Given records Block Start
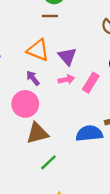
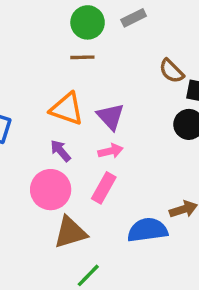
pink rectangle: (91, 83) -> (104, 188), moved

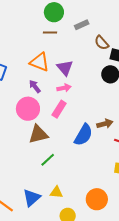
gray rectangle: (134, 18) -> (82, 25), moved
blue semicircle: (148, 230) -> (83, 135), turned 125

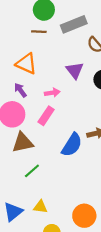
gray rectangle: (82, 25) -> (74, 24), size x1.6
purple triangle: (65, 68) -> (75, 70), moved

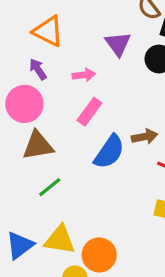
pink rectangle: (46, 116) -> (89, 112), moved
yellow triangle: (40, 207) -> (60, 240), size x1.5
orange circle: (84, 216) -> (99, 255), moved

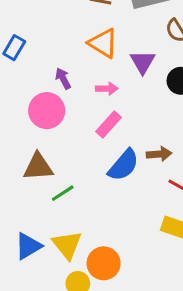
orange triangle: (48, 31) -> (103, 43), moved
brown triangle: (38, 146) -> (38, 167), moved
yellow triangle: (60, 240) -> (67, 245), turned 36

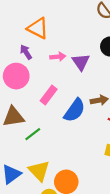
orange triangle: (103, 43) -> (38, 28), moved
purple triangle: (143, 62) -> (81, 62), moved
pink rectangle: (108, 124) -> (49, 95), moved

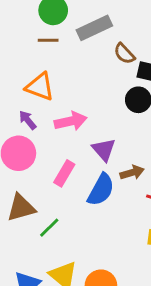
pink arrow: (58, 57) -> (71, 121), size x1.5
purple triangle: (81, 62) -> (104, 150), moved

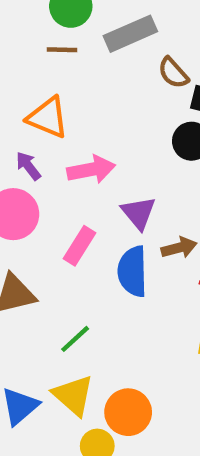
blue semicircle: (101, 190) -> (133, 271), turned 148
green line: (49, 228) -> (75, 339), moved

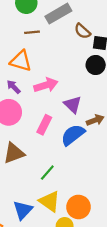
brown line: (62, 50) -> (32, 32), moved
blue semicircle: (133, 271) -> (73, 135), turned 60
Given records Block End
**Exercise:** Return exactly, with no pictures, each line from the one that contains "orange circle: (84, 216) -> (99, 255), moved" through the end of the entries above, both ends included.

**Exercise result:**
orange circle: (84, 216) -> (99, 255), moved

orange triangle: (48, 31) -> (103, 43), moved
brown triangle: (38, 146) -> (38, 167), moved
yellow triangle: (60, 240) -> (67, 245), turned 36

orange triangle: (103, 43) -> (38, 28), moved
purple triangle: (143, 62) -> (81, 62), moved
pink rectangle: (108, 124) -> (49, 95), moved

pink arrow: (58, 57) -> (71, 121), size x1.5
purple triangle: (81, 62) -> (104, 150), moved

blue semicircle: (101, 190) -> (133, 271), turned 148
green line: (49, 228) -> (75, 339), moved

brown line: (62, 50) -> (32, 32), moved
blue semicircle: (133, 271) -> (73, 135), turned 60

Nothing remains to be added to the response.